● Prompt
Your answer must be every line of the data that contains "moved".

=== Begin Enclosure ===

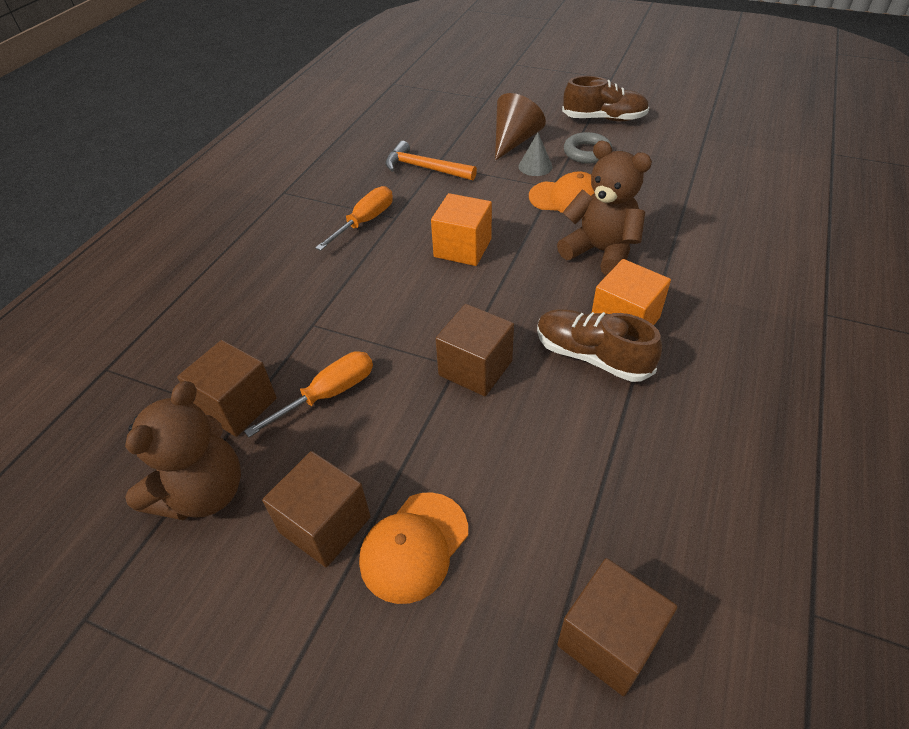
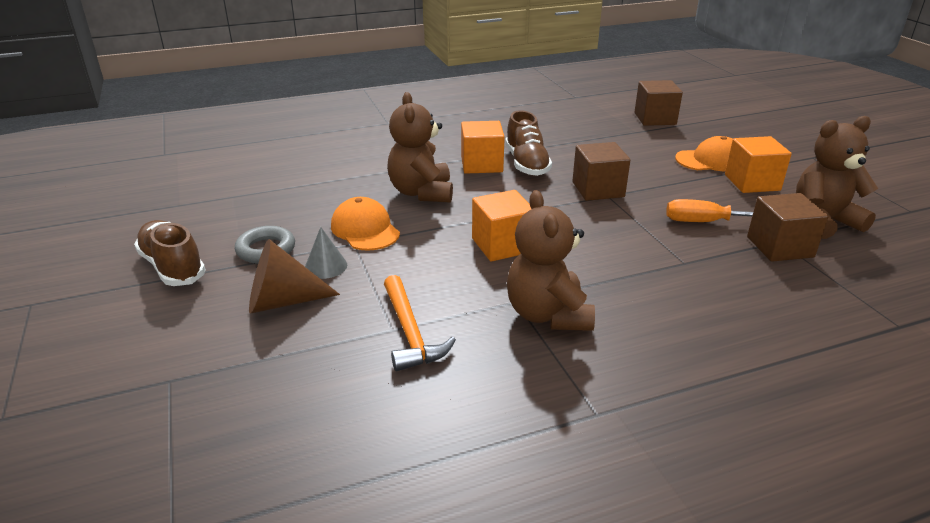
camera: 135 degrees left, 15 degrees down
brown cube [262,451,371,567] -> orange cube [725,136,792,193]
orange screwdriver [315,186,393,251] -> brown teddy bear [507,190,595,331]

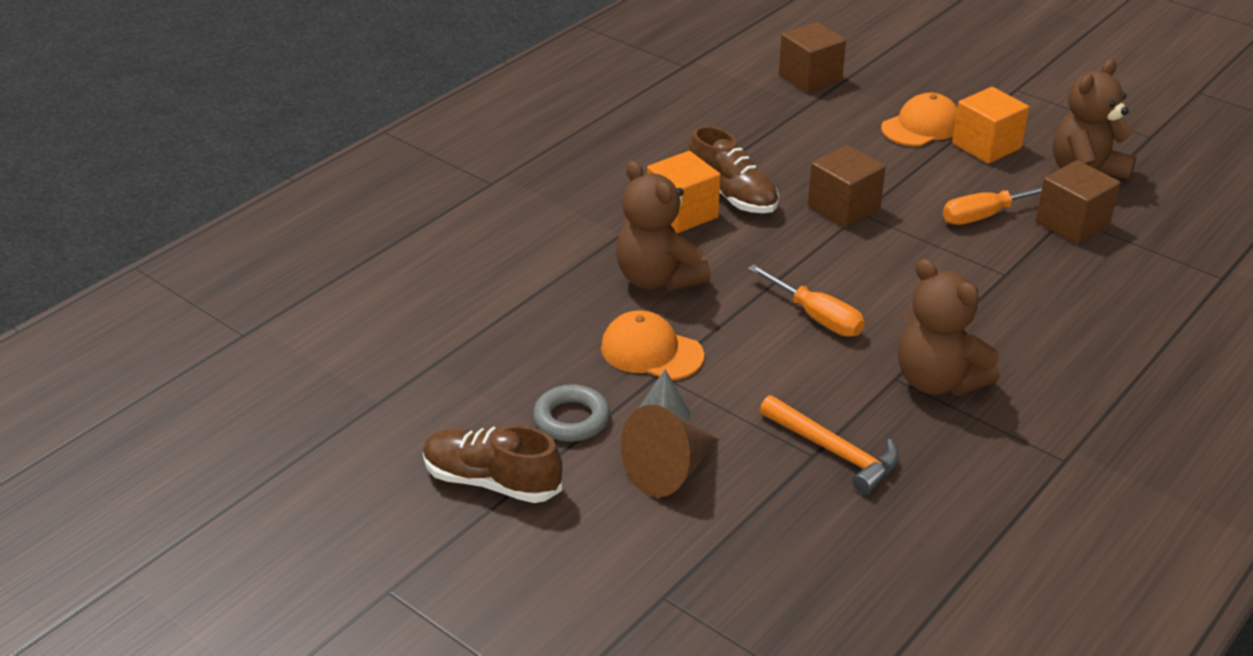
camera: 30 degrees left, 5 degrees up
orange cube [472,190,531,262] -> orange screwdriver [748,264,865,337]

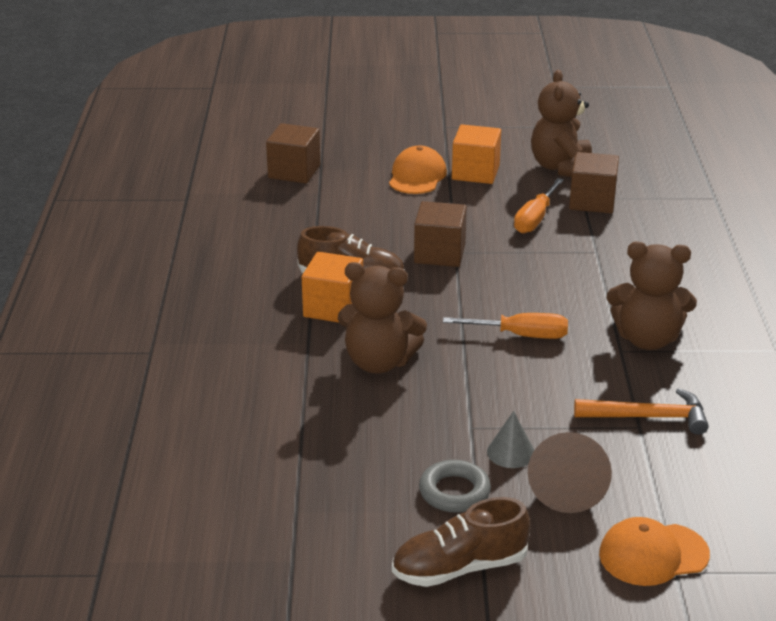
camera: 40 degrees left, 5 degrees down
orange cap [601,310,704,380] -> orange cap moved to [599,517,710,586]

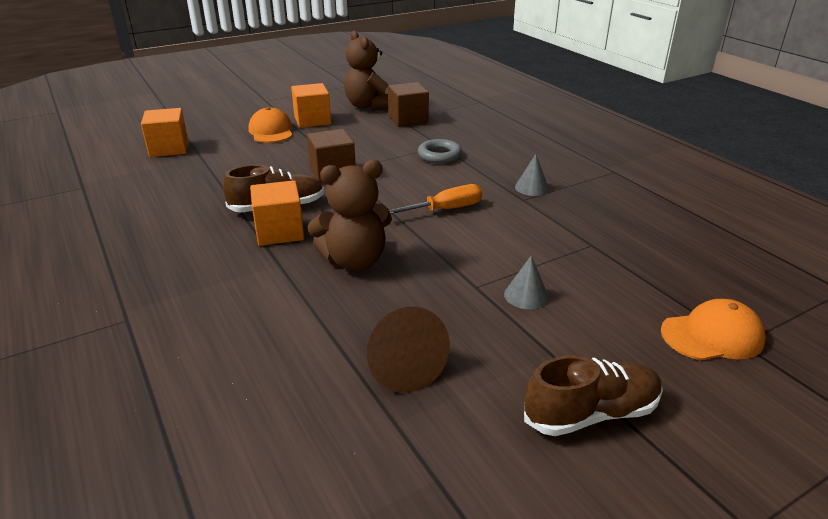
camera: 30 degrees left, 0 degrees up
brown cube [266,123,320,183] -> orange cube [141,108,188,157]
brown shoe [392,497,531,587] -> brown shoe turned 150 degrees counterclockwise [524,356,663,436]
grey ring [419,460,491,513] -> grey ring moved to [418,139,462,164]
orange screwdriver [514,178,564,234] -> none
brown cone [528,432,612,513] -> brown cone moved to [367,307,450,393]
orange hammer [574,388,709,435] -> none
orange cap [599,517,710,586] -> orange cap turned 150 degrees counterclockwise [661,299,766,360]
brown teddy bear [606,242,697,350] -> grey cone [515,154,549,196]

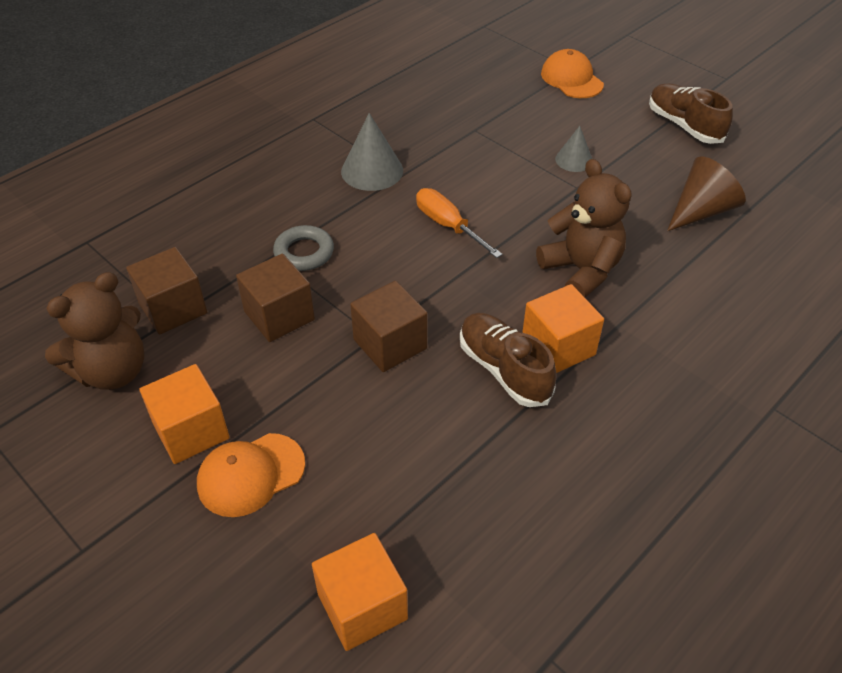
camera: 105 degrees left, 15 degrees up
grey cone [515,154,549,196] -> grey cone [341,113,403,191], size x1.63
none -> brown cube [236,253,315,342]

=== End Enclosure ===

● Written answer
orange cap [601,310,704,380] -> orange cap moved to [599,517,710,586]
grey ring [419,460,491,513] -> grey ring moved to [418,139,462,164]
brown cone [528,432,612,513] -> brown cone moved to [367,307,450,393]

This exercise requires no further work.